Image comparison data:
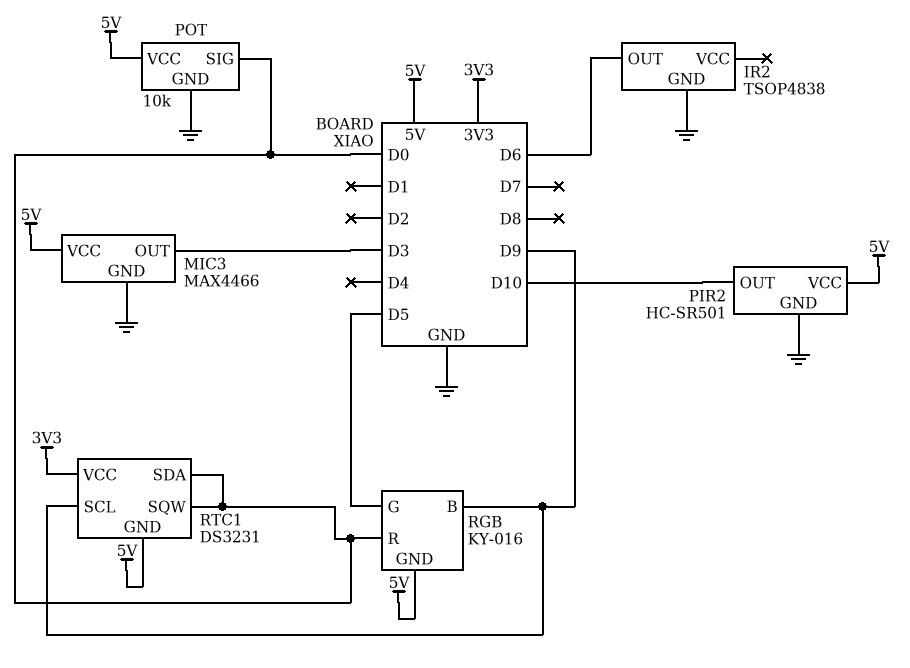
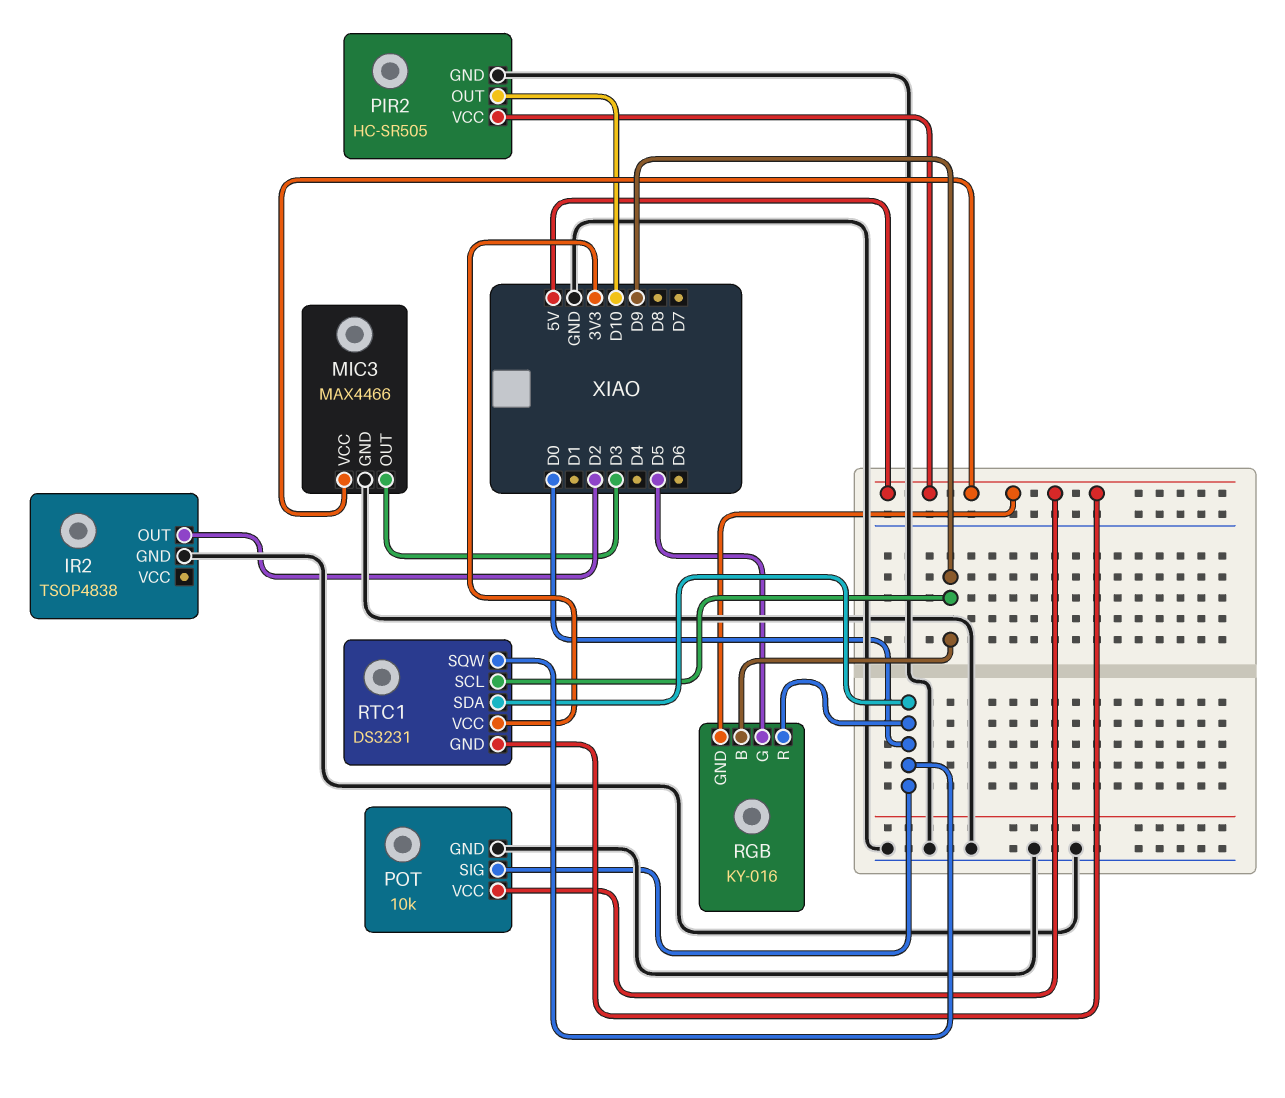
IR2 pin OUT: D6 -> D2
PIR2: HC-SR501 -> HC-SR505

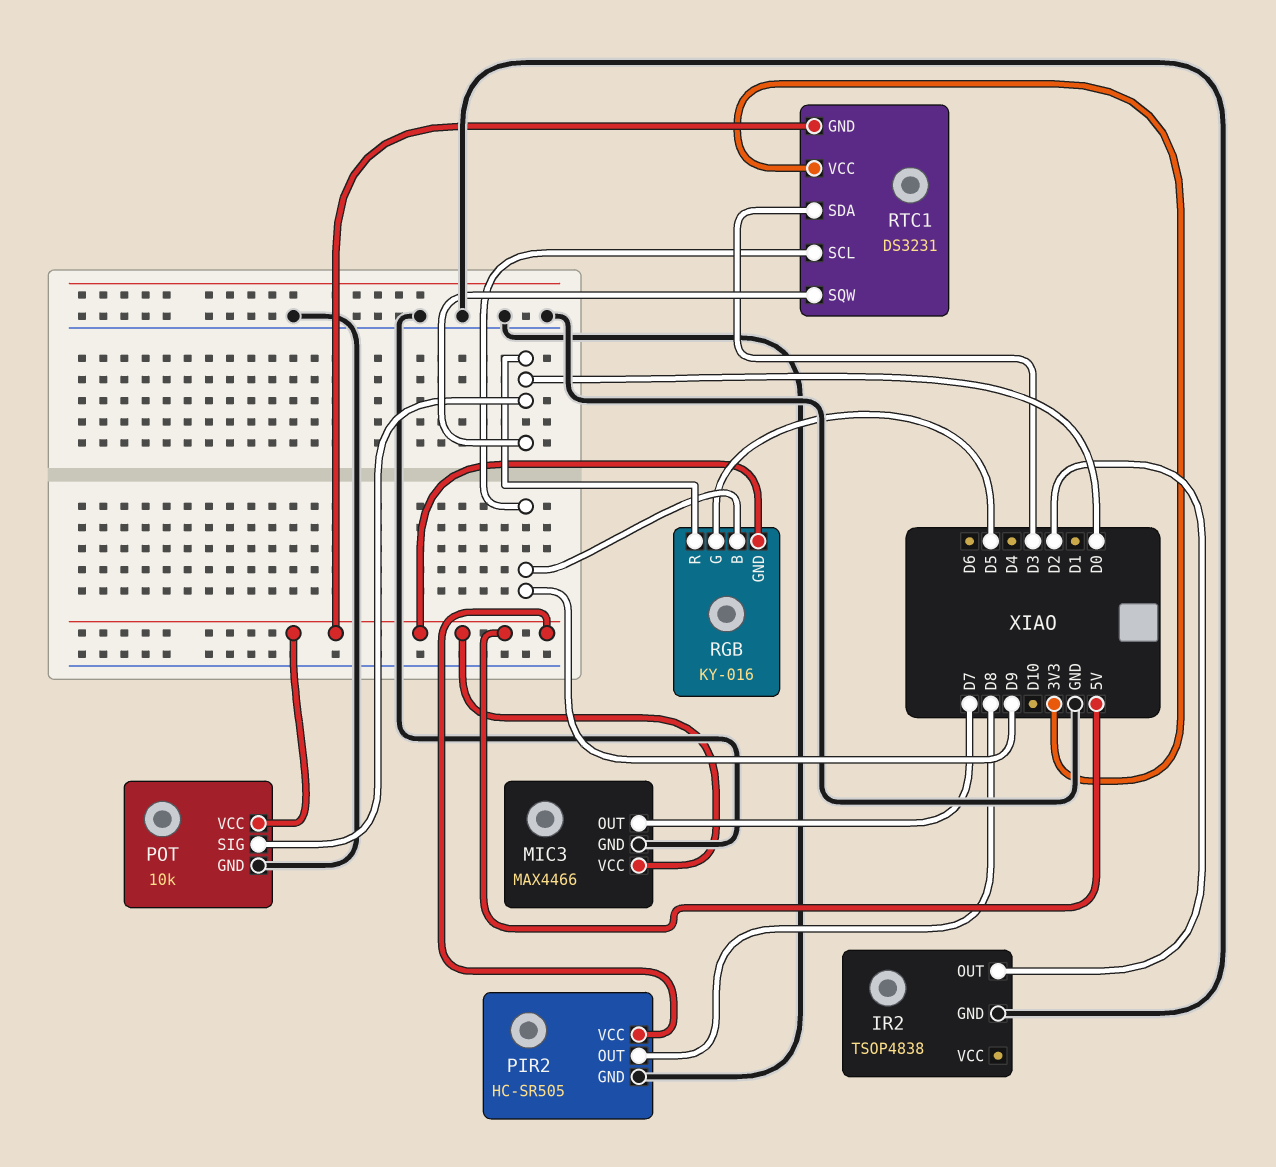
MIC3 pin OUT: D3 -> D7
PIR2 pin OUT: D10 -> D8
RTC1 pin SDA: D0 -> D3

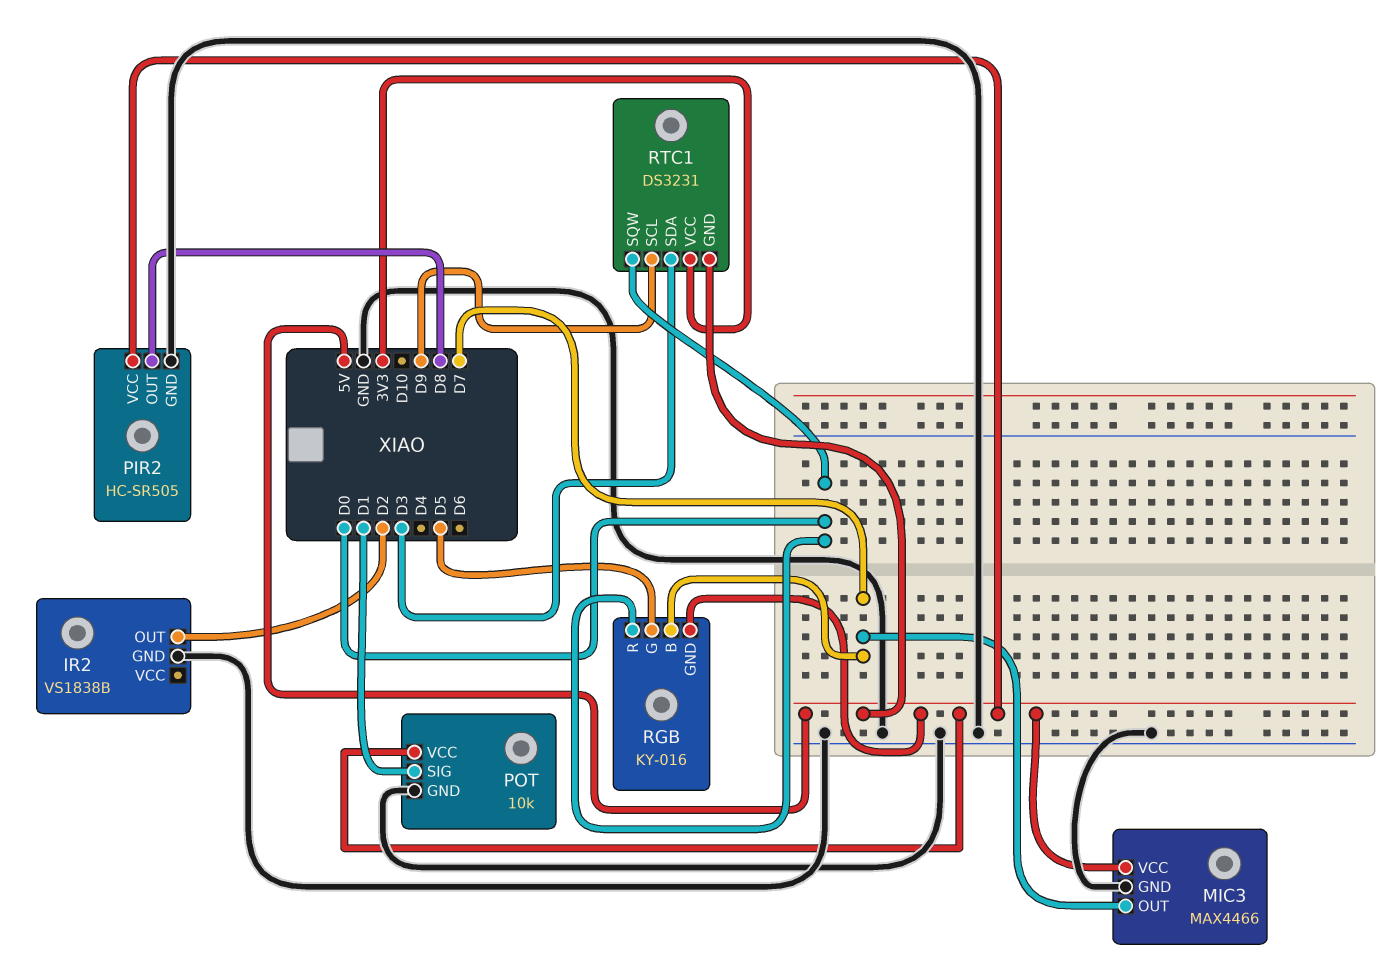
IR2: TSOP4838 -> VS1838B
POT pin SIG: D0 -> D1
RGB pin B: D9 -> D7

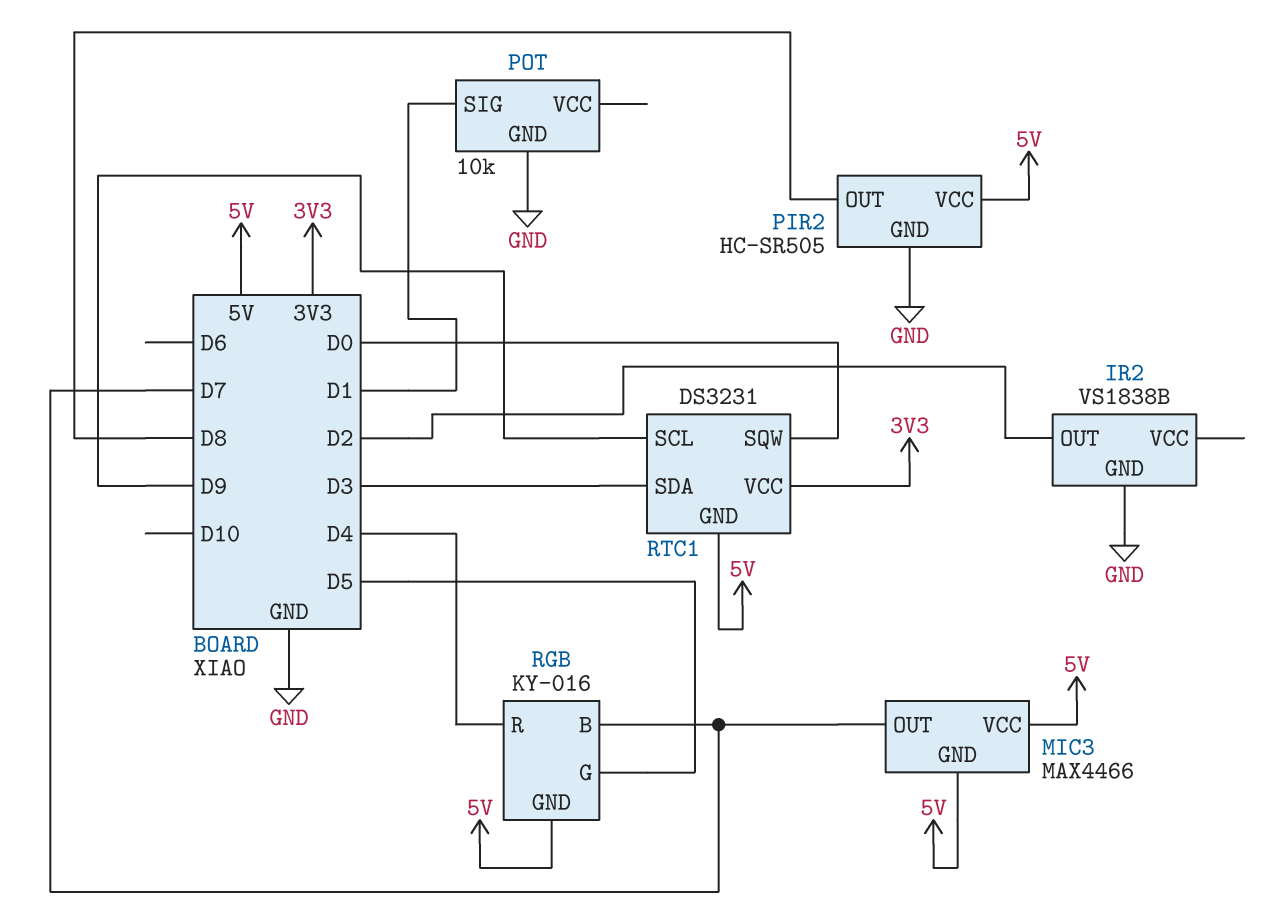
MIC3 pin GND: GND -> 5V
POT pin VCC: 5V -> none
RGB pin R: D0 -> D4

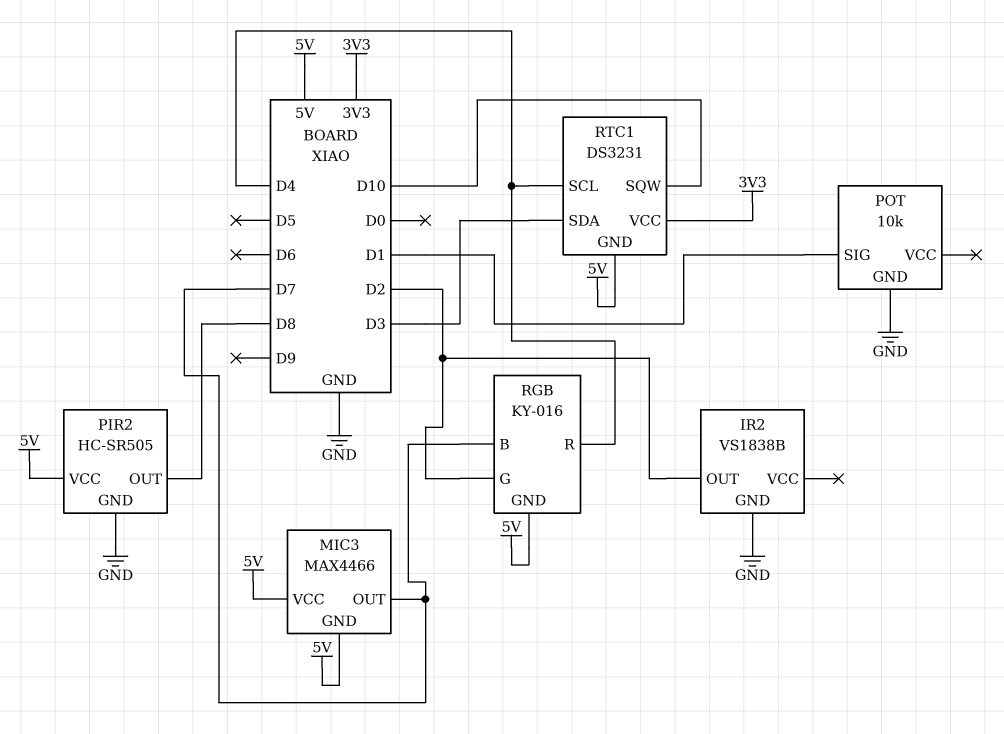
RGB pin G: D5 -> D2
RTC1 pin SCL: D9 -> D4
RTC1 pin SQW: D0 -> D10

Work to complete:
The lines from the one that contains "RGB pin R: D0 -> D4" through the end of the data, repeated exactly and with no pictures, make up the whole answer.

Output for this exercise:
RGB pin R: D0 -> D4

RGB pin G: D5 -> D2
RTC1 pin SCL: D9 -> D4
RTC1 pin SQW: D0 -> D10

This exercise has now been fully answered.